_REQUIREMENT_
Rewrite every line of the records below as a two-column Markdown table, with the row number under "No." and the line's text under "Text". Omit blank lines and leave out the pictures.

_RECORDS SHOWN_
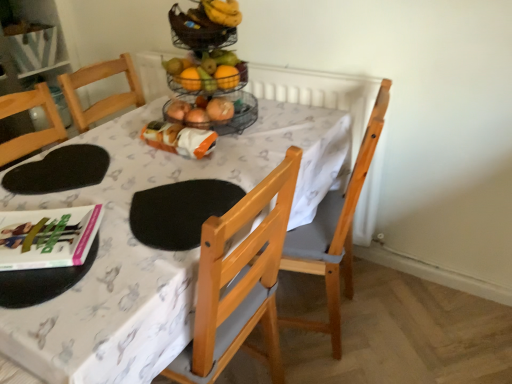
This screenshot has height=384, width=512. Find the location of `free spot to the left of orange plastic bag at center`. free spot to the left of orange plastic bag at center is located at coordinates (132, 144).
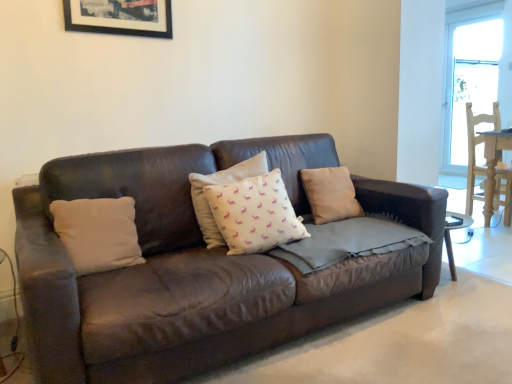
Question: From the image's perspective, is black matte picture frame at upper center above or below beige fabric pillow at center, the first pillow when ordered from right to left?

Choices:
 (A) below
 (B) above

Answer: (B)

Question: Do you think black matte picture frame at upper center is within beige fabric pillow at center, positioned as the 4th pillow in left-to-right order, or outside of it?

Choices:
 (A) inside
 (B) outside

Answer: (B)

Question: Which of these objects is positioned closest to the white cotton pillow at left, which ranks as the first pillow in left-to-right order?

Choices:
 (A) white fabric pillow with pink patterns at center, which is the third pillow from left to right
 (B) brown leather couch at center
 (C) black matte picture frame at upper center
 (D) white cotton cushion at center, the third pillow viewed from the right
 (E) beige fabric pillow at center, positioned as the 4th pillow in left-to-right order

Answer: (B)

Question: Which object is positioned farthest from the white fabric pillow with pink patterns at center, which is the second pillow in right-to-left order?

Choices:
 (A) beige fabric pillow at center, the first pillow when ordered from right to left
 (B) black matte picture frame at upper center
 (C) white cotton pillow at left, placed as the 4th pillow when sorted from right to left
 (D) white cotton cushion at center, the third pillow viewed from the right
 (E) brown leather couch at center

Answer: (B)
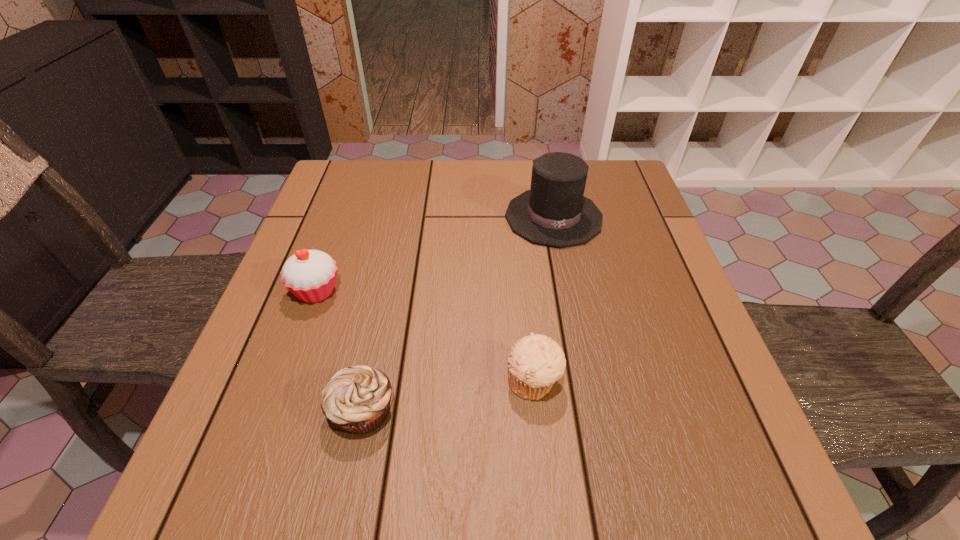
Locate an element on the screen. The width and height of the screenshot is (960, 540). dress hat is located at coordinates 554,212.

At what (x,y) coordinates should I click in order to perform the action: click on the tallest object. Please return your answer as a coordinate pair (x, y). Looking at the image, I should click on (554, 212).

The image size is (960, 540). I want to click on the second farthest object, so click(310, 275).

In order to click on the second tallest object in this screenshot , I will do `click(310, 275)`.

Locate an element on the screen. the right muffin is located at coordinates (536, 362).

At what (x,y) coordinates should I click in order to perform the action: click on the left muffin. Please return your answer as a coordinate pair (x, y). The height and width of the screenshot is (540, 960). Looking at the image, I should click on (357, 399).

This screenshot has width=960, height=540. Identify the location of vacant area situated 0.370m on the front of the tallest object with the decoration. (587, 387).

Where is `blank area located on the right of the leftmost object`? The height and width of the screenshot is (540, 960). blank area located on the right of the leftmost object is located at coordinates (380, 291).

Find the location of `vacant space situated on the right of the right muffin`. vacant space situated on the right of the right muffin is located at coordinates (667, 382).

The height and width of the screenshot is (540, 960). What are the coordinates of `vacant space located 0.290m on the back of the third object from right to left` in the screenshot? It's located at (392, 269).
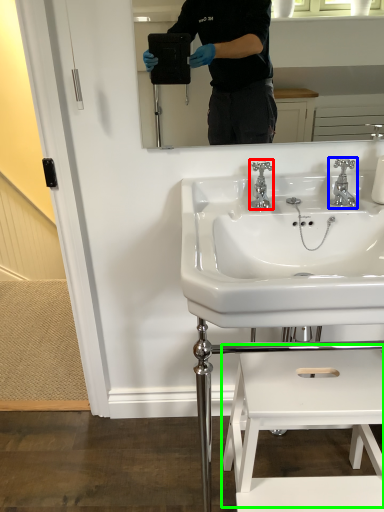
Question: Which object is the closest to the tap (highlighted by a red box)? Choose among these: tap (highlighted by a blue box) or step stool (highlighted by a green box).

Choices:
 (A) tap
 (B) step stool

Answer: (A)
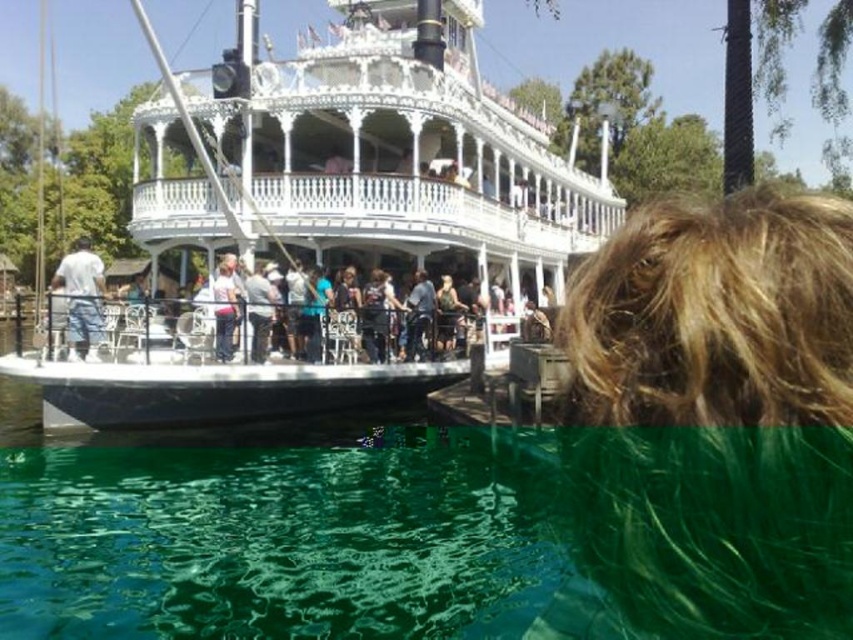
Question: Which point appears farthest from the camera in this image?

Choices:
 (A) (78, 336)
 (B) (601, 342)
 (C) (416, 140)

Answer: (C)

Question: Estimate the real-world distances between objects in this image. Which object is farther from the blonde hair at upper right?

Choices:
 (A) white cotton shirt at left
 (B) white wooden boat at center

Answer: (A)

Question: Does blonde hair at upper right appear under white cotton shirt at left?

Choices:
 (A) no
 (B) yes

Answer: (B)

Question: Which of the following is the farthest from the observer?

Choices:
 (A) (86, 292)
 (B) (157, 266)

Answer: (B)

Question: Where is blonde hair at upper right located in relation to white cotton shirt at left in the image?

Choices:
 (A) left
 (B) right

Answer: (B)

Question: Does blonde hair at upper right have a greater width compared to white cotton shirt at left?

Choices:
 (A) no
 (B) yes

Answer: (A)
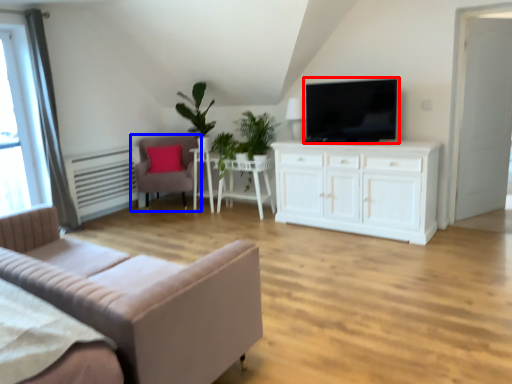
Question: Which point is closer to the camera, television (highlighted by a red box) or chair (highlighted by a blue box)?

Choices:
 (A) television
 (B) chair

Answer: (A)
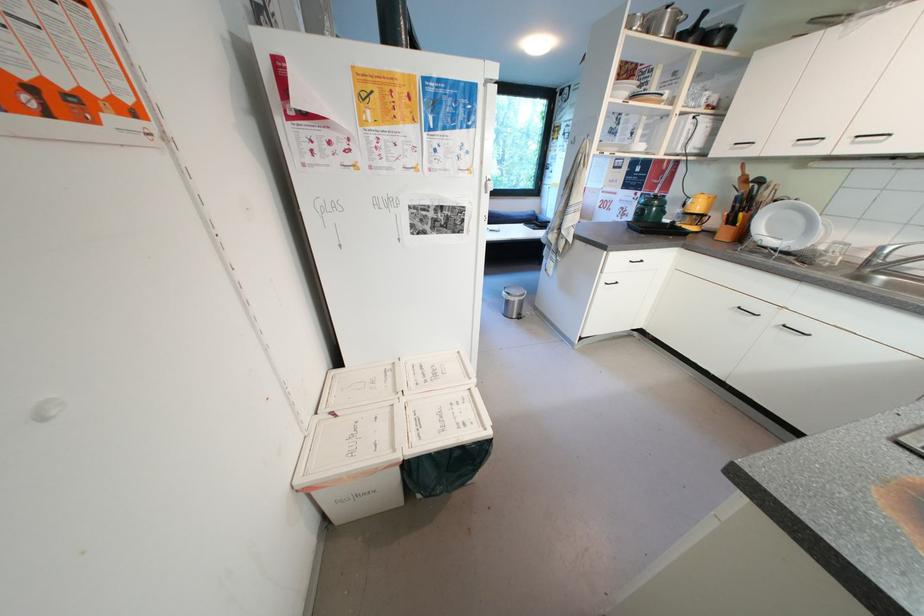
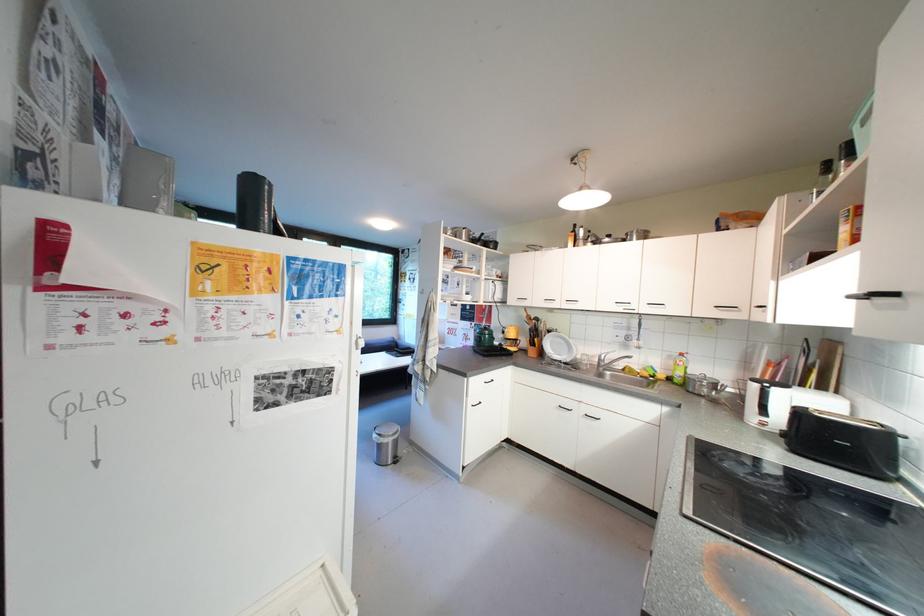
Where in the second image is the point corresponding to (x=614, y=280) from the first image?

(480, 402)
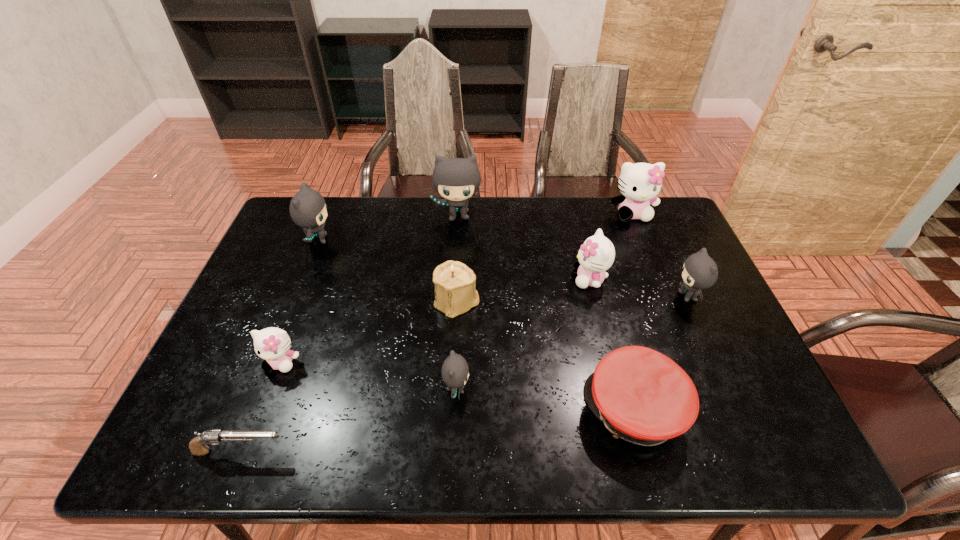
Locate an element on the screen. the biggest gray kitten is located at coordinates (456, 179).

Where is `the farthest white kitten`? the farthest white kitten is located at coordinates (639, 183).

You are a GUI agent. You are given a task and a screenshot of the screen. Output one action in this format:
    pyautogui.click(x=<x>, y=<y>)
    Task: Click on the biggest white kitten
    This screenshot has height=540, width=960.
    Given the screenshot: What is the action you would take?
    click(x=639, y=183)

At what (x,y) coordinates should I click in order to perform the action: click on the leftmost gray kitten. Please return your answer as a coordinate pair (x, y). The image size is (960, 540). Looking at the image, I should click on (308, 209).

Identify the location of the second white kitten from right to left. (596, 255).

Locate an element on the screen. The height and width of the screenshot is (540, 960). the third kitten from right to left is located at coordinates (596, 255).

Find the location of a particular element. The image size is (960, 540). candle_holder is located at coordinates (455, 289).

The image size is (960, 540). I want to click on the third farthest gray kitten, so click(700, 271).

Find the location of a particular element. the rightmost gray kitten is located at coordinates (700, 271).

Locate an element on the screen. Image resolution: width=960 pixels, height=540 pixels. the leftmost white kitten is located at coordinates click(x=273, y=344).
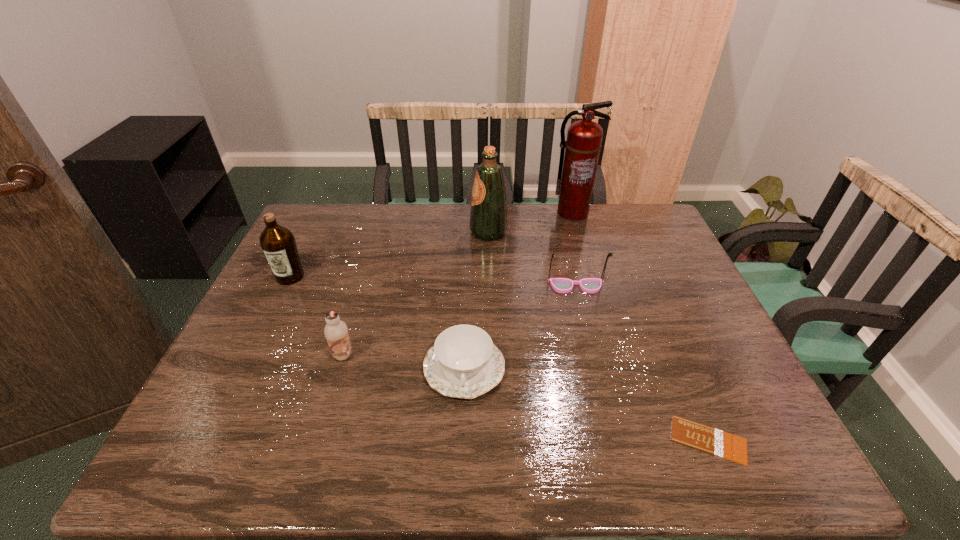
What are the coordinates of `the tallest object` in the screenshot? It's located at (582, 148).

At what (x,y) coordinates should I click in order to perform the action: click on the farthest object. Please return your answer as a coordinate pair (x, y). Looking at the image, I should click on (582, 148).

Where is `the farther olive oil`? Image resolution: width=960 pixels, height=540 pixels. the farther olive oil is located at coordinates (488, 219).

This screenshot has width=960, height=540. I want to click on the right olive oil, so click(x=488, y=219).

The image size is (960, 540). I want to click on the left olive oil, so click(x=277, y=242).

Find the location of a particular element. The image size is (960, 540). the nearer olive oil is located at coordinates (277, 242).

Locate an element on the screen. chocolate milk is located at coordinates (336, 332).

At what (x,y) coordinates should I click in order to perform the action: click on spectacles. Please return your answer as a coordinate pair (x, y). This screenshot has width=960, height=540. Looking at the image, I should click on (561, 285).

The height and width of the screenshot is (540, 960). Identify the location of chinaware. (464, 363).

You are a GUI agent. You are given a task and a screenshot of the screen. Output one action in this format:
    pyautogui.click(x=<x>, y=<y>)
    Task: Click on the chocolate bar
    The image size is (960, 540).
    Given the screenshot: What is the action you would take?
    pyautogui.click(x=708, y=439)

_ANSWER SECTION_
| No. | Text |
|---|---|
| 1 | This screenshot has height=384, width=512. Find the location of `free spot to the left of orange plastic bag at center`. free spot to the left of orange plastic bag at center is located at coordinates (132, 144). |
| 2 | Question: From the image's perspective, is black matte picture frame at upper center above or below beige fabric pillow at center, the first pillow when ordered from right to left? |
| 3 | Choices: |
| 4 |  (A) below |
| 5 |  (B) above |
| 6 | Answer: (B) |
| 7 | Question: Do you think black matte picture frame at upper center is within beige fabric pillow at center, positioned as the 4th pillow in left-to-right order, or outside of it? |
| 8 | Choices: |
| 9 |  (A) inside |
| 10 |  (B) outside |
| 11 | Answer: (B) |
| 12 | Question: Which of these objects is positioned closest to the white cotton pillow at left, which ranks as the first pillow in left-to-right order? |
| 13 | Choices: |
| 14 |  (A) white fabric pillow with pink patterns at center, which is the third pillow from left to right |
| 15 |  (B) brown leather couch at center |
| 16 |  (C) black matte picture frame at upper center |
| 17 |  (D) white cotton cushion at center, the third pillow viewed from the right |
| 18 |  (E) beige fabric pillow at center, positioned as the 4th pillow in left-to-right order |
| 19 | Answer: (B) |
| 20 | Question: Which object is positioned farthest from the white fabric pillow with pink patterns at center, which is the second pillow in right-to-left order? |
| 21 | Choices: |
| 22 |  (A) beige fabric pillow at center, the first pillow when ordered from right to left |
| 23 |  (B) black matte picture frame at upper center |
| 24 |  (C) white cotton pillow at left, placed as the 4th pillow when sorted from right to left |
| 25 |  (D) white cotton cushion at center, the third pillow viewed from the right |
| 26 |  (E) brown leather couch at center |
| 27 | Answer: (B) |
| 28 | Locate an element on the screen. The width and height of the screenshot is (960, 540). dress hat is located at coordinates 554,212. |
| 29 | At what (x,y) coordinates should I click in order to perform the action: click on the tallest object. Please return your answer as a coordinate pair (x, y). Looking at the image, I should click on (554, 212). |
| 30 | The image size is (960, 540). I want to click on the second farthest object, so click(310, 275). |
| 31 | In order to click on the second tallest object in this screenshot , I will do `click(310, 275)`. |
| 32 | Locate an element on the screen. the right muffin is located at coordinates (536, 362). |
| 33 | At what (x,y) coordinates should I click in order to perform the action: click on the left muffin. Please return your answer as a coordinate pair (x, y). The height and width of the screenshot is (540, 960). Looking at the image, I should click on (357, 399). |
| 34 | This screenshot has width=960, height=540. Identify the location of vacant area situated 0.370m on the front of the tallest object with the decoration. (587, 387). |
| 35 | Where is `blank area located on the right of the leftmost object`? The height and width of the screenshot is (540, 960). blank area located on the right of the leftmost object is located at coordinates (380, 291). |
| 36 | Find the location of `vacant space situated on the right of the right muffin`. vacant space situated on the right of the right muffin is located at coordinates (667, 382). |
| 37 | The height and width of the screenshot is (540, 960). What are the coordinates of `vacant space located 0.290m on the back of the third object from right to left` in the screenshot? It's located at (392, 269). |
| 38 | Question: Which object is the closest to the tap (highlighted by a red box)? Choose among these: tap (highlighted by a blue box) or step stool (highlighted by a green box). |
| 39 | Choices: |
| 40 |  (A) tap |
| 41 |  (B) step stool |
| 42 | Answer: (A) |
| 43 | Question: Which point appears farthest from the camera in this image? |
| 44 | Choices: |
| 45 |  (A) (78, 336) |
| 46 |  (B) (601, 342) |
| 47 |  (C) (416, 140) |
| 48 | Answer: (C) |
| 49 | Question: Estimate the real-world distances between objects in this image. Which object is farther from the blonde hair at upper right? |
| 50 | Choices: |
| 51 |  (A) white cotton shirt at left |
| 52 |  (B) white wooden boat at center |
| 53 | Answer: (A) |
| 54 | Question: Does blonde hair at upper right appear under white cotton shirt at left? |
| 55 | Choices: |
| 56 |  (A) no |
| 57 |  (B) yes |
| 58 | Answer: (B) |
| 59 | Question: Which of the following is the farthest from the observer? |
| 60 | Choices: |
| 61 |  (A) (86, 292) |
| 62 |  (B) (157, 266) |
| 63 | Answer: (B) |
| 64 | Question: Where is blonde hair at upper right located in relation to white cotton shirt at left in the image? |
| 65 | Choices: |
| 66 |  (A) left |
| 67 |  (B) right |
| 68 | Answer: (B) |
| 69 | Question: Does blonde hair at upper right have a greater width compared to white cotton shirt at left? |
| 70 | Choices: |
| 71 |  (A) no |
| 72 |  (B) yes |
| 73 | Answer: (A) |
| 74 | Question: Which point is closer to the camera, television (highlighted by a red box) or chair (highlighted by a blue box)? |
| 75 | Choices: |
| 76 |  (A) television |
| 77 |  (B) chair |
| 78 | Answer: (A) |
| 79 | Where in the second image is the point corresponding to (x=614, y=280) from the first image? |
| 80 | (480, 402) |
| 81 | Locate an element on the screen. the biggest gray kitten is located at coordinates (456, 179). |
| 82 | Where is `the farthest white kitten`? the farthest white kitten is located at coordinates (639, 183). |
| 83 | You are a GUI agent. You are given a task and a screenshot of the screen. Output one action in this format: |
| 84 |     pyautogui.click(x=<x>, y=<y>) |
| 85 |     Task: Click on the biggest white kitten |
| 86 |     This screenshot has height=540, width=960. |
| 87 |     Given the screenshot: What is the action you would take? |
| 88 |     click(x=639, y=183) |
| 89 | At what (x,y) coordinates should I click in order to perform the action: click on the leftmost gray kitten. Please return your answer as a coordinate pair (x, y). The image size is (960, 540). Looking at the image, I should click on (308, 209). |
| 90 | Identify the location of the second white kitten from right to left. (596, 255). |
| 91 | Locate an element on the screen. The height and width of the screenshot is (540, 960). the third kitten from right to left is located at coordinates (596, 255). |
| 92 | Find the location of a particular element. The image size is (960, 540). candle_holder is located at coordinates (455, 289). |
| 93 | The image size is (960, 540). I want to click on the third farthest gray kitten, so click(700, 271). |
| 94 | Find the location of a particular element. the rightmost gray kitten is located at coordinates (700, 271). |
| 95 | Locate an element on the screen. Image resolution: width=960 pixels, height=540 pixels. the leftmost white kitten is located at coordinates click(x=273, y=344). |
| 96 | What are the coordinates of `the tallest object` in the screenshot? It's located at (582, 148). |
| 97 | At what (x,y) coordinates should I click in order to perform the action: click on the farthest object. Please return your answer as a coordinate pair (x, y). Looking at the image, I should click on (582, 148). |
| 98 | Where is `the farther olive oil`? Image resolution: width=960 pixels, height=540 pixels. the farther olive oil is located at coordinates (488, 219). |
| 99 | This screenshot has width=960, height=540. I want to click on the right olive oil, so click(x=488, y=219). |
| 100 | The image size is (960, 540). I want to click on the left olive oil, so click(x=277, y=242). |
| 101 | Find the location of a particular element. The image size is (960, 540). the nearer olive oil is located at coordinates (277, 242). |
| 102 | Locate an element on the screen. chocolate milk is located at coordinates (336, 332). |
| 103 | At what (x,y) coordinates should I click in order to perform the action: click on spectacles. Please return your answer as a coordinate pair (x, y). This screenshot has width=960, height=540. Looking at the image, I should click on (561, 285). |
| 104 | The height and width of the screenshot is (540, 960). Identify the location of chinaware. (464, 363). |
| 105 | You are a GUI agent. You are given a task and a screenshot of the screen. Output one action in this format: |
| 106 |     pyautogui.click(x=<x>, y=<y>) |
| 107 |     Task: Click on the chocolate bar |
| 108 |     The image size is (960, 540). |
| 109 |     Given the screenshot: What is the action you would take? |
| 110 |     pyautogui.click(x=708, y=439) |